* [WHAT YOU WILL DO]:
Your answer should be every line with the word "yellow", copied from the data below.

* [SOURCE MATERIAL]:

------------------------------------

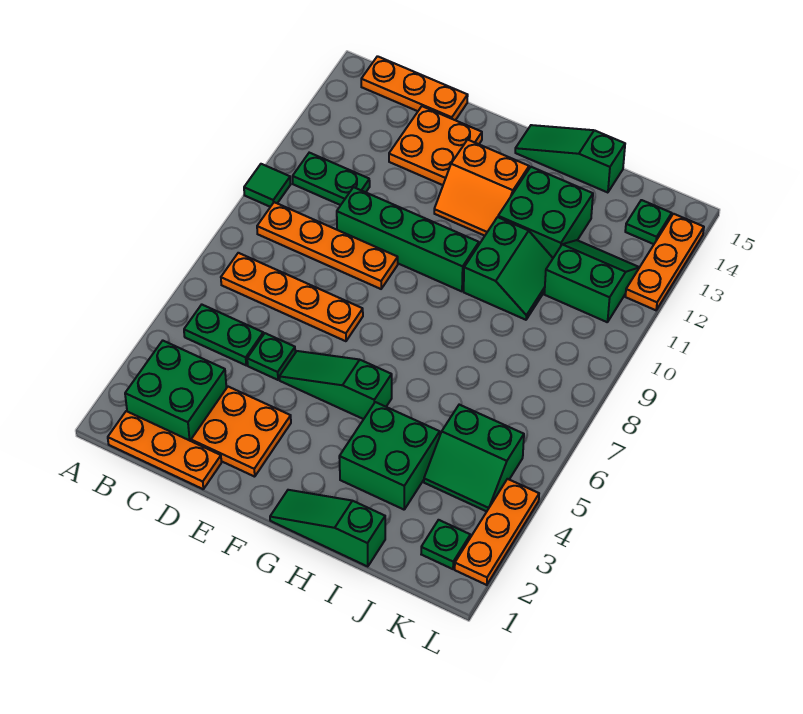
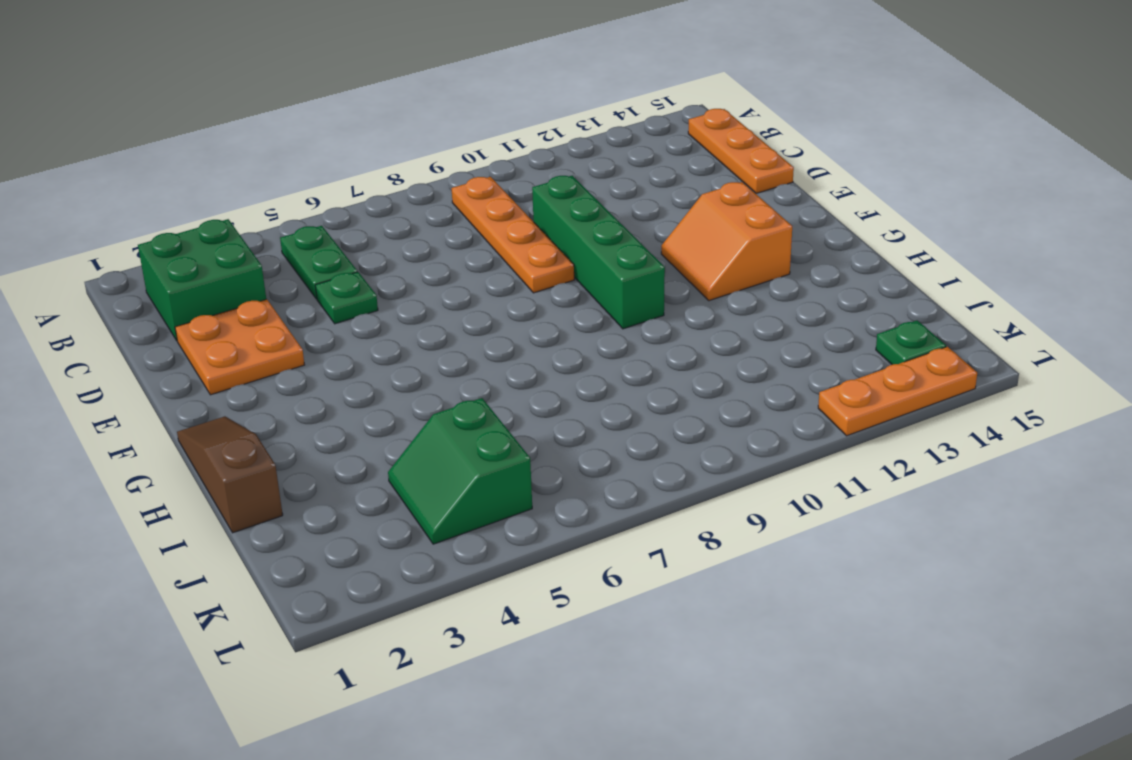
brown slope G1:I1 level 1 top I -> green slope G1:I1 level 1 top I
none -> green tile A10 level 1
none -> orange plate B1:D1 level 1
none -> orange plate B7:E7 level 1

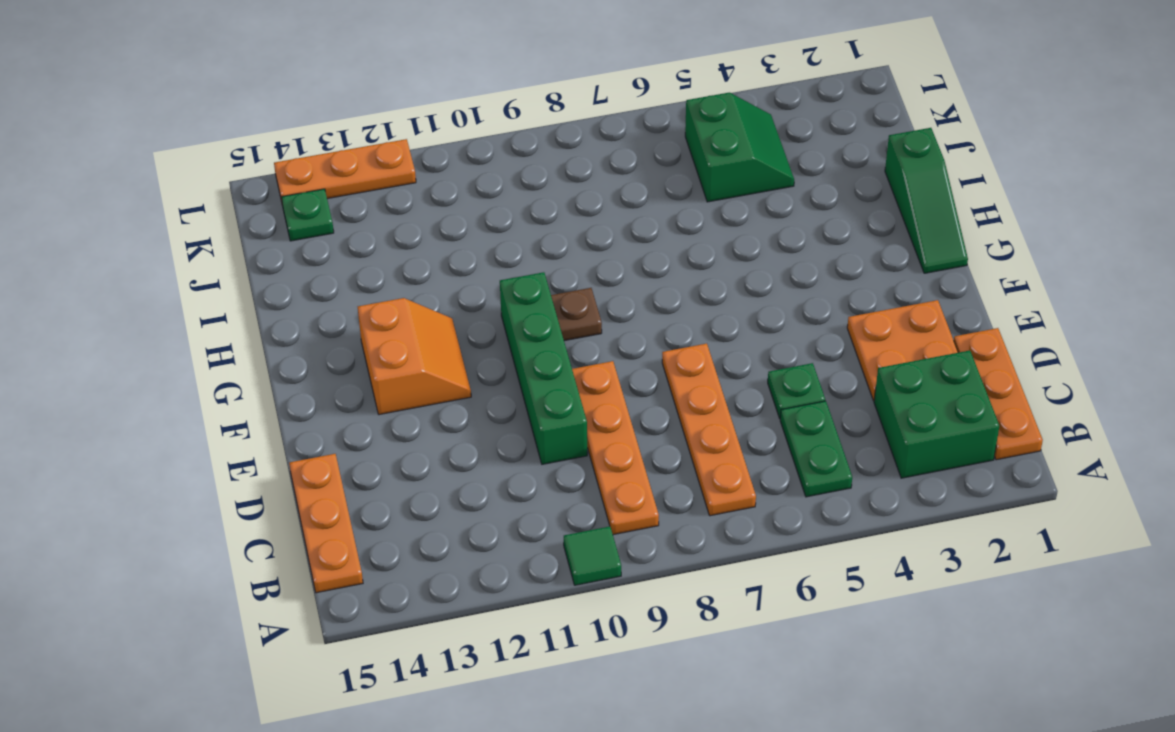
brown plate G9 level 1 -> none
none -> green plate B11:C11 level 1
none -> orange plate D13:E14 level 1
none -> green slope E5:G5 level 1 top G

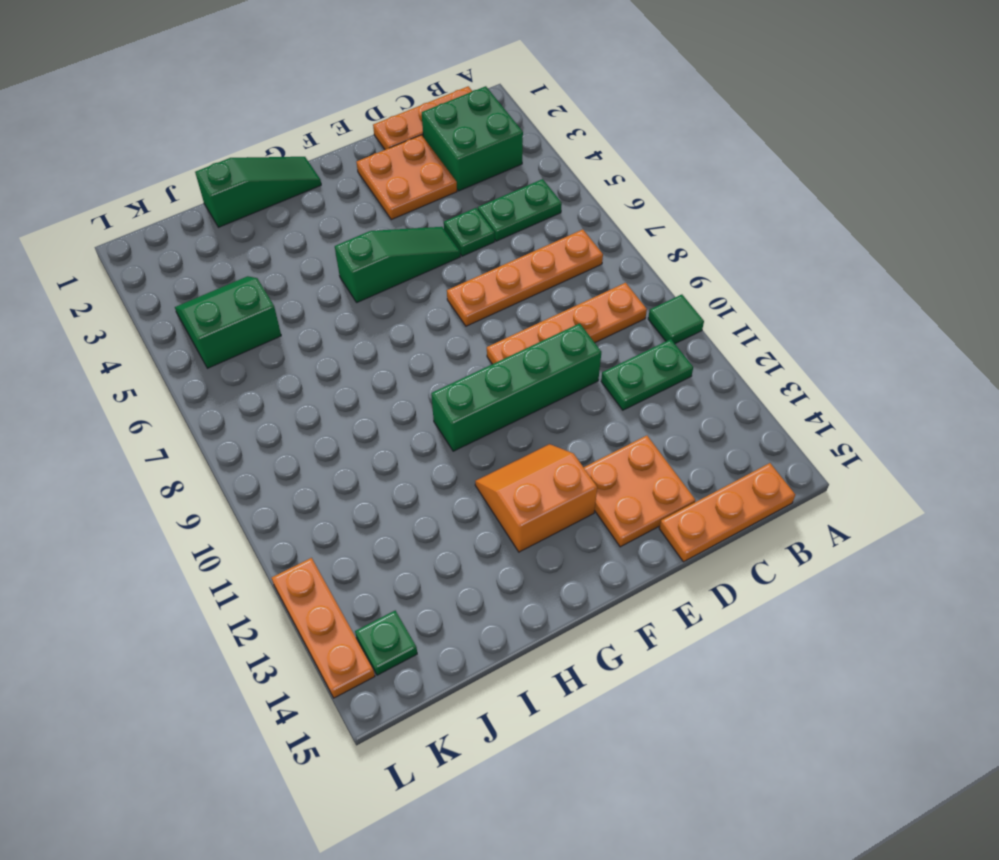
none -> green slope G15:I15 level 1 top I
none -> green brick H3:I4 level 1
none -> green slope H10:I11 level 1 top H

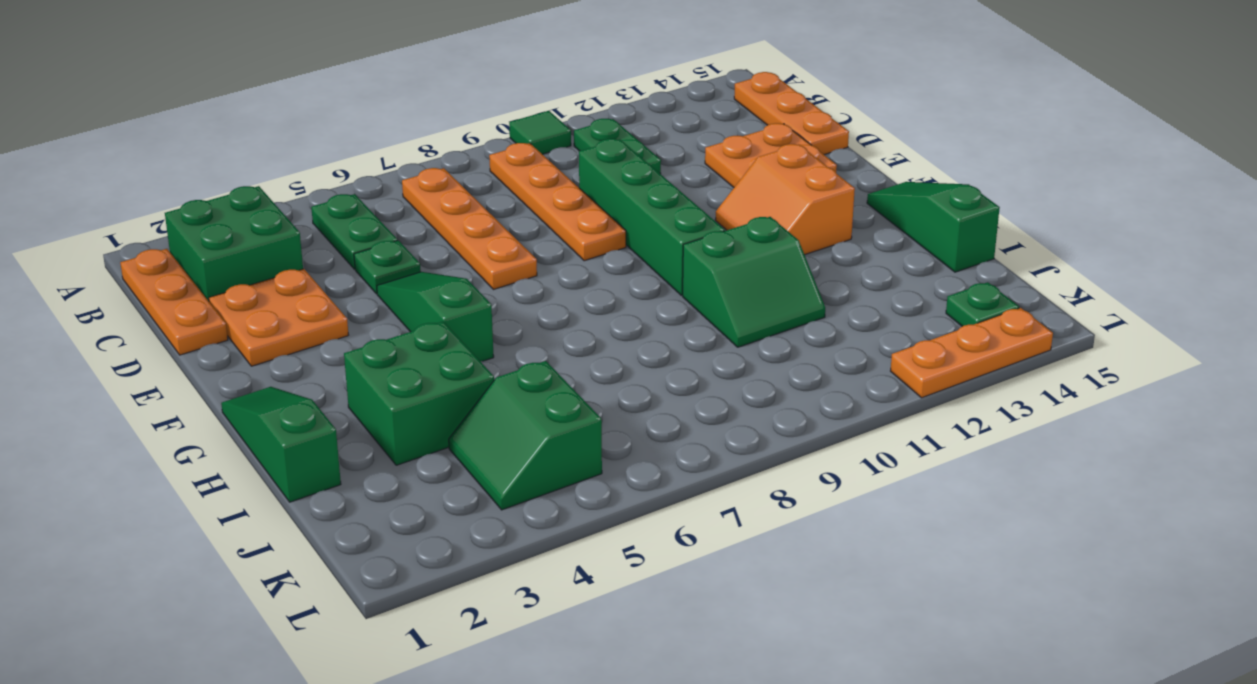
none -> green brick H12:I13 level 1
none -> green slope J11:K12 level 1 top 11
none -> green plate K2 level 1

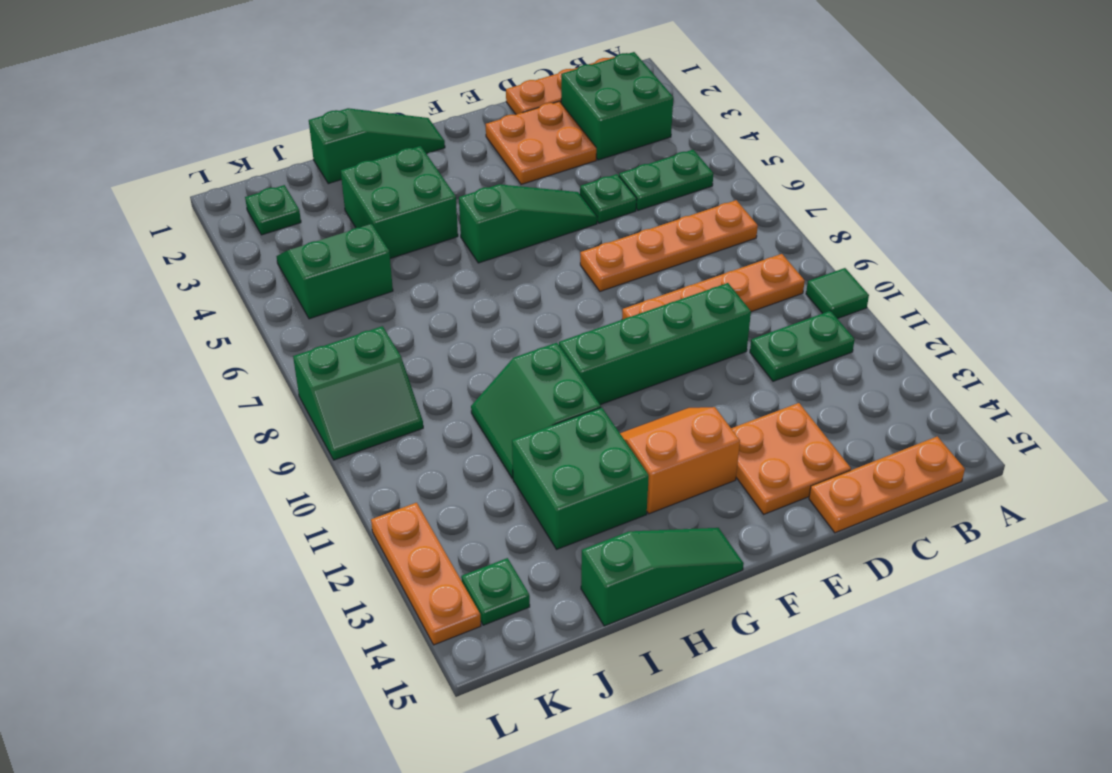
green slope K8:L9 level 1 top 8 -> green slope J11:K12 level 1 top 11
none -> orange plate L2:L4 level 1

------------------------------------

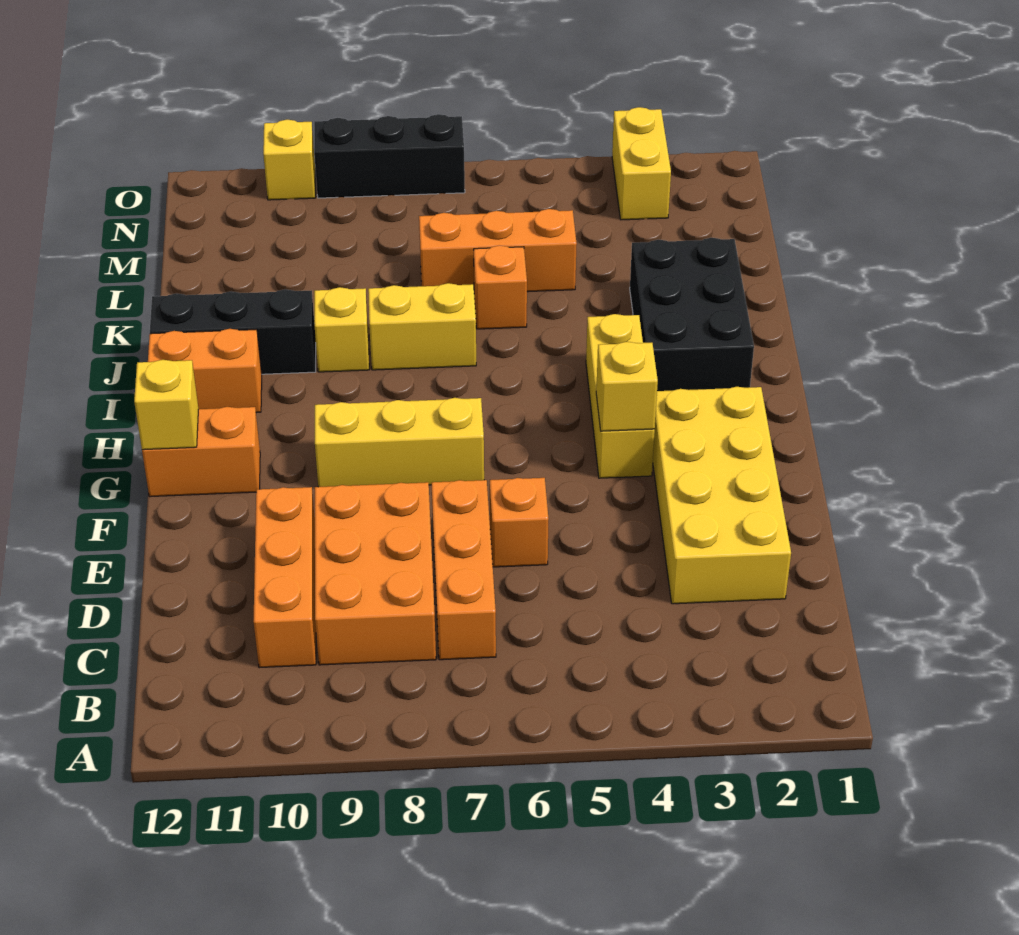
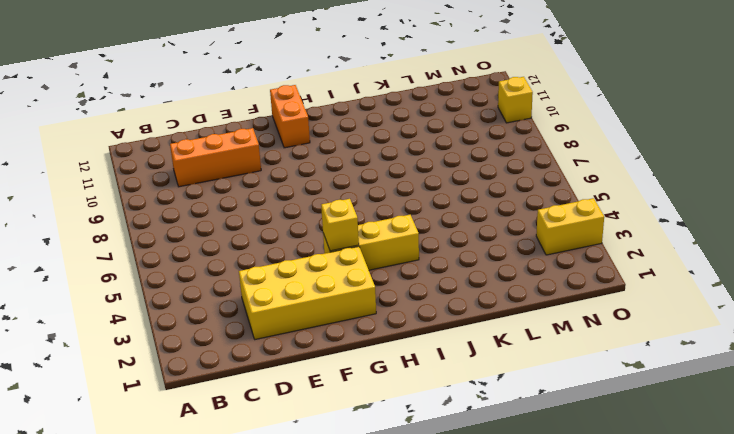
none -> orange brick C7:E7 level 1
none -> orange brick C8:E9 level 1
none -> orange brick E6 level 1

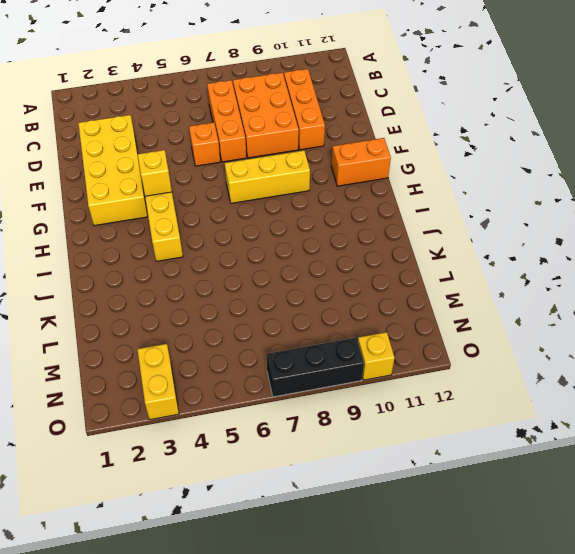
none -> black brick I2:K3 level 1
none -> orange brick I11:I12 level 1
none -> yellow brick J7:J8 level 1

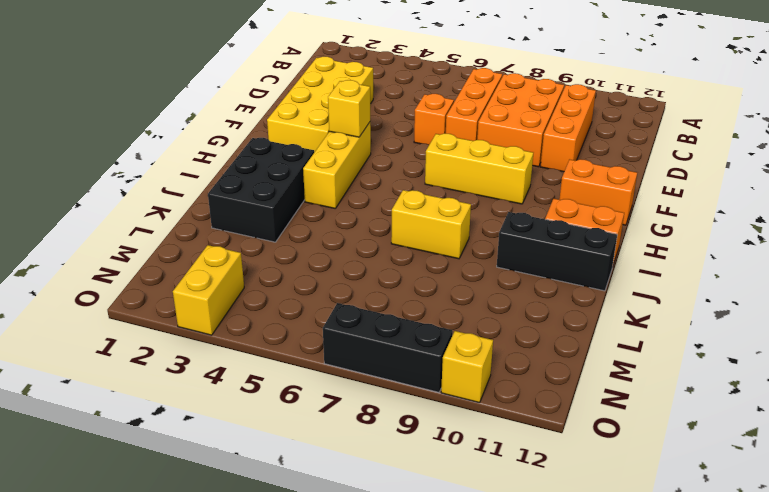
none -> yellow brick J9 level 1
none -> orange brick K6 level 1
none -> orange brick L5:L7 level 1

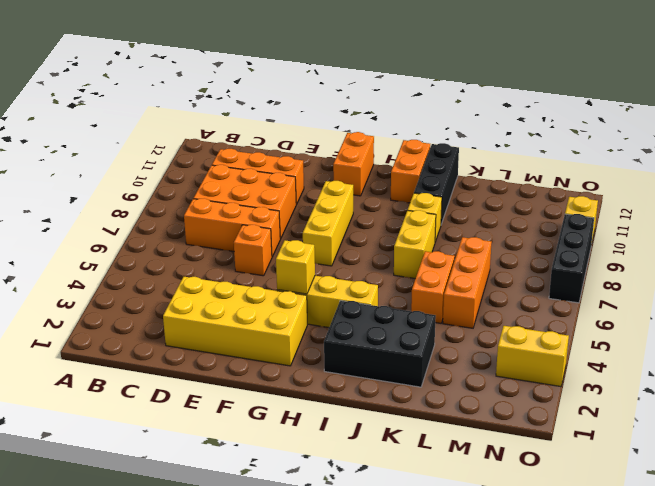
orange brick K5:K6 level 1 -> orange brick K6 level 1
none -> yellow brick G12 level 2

------------------------------------

* [EXERCISE RESPONSE]:
none -> yellow brick J7:J8 level 1
none -> yellow brick J9 level 1
none -> yellow brick G12 level 2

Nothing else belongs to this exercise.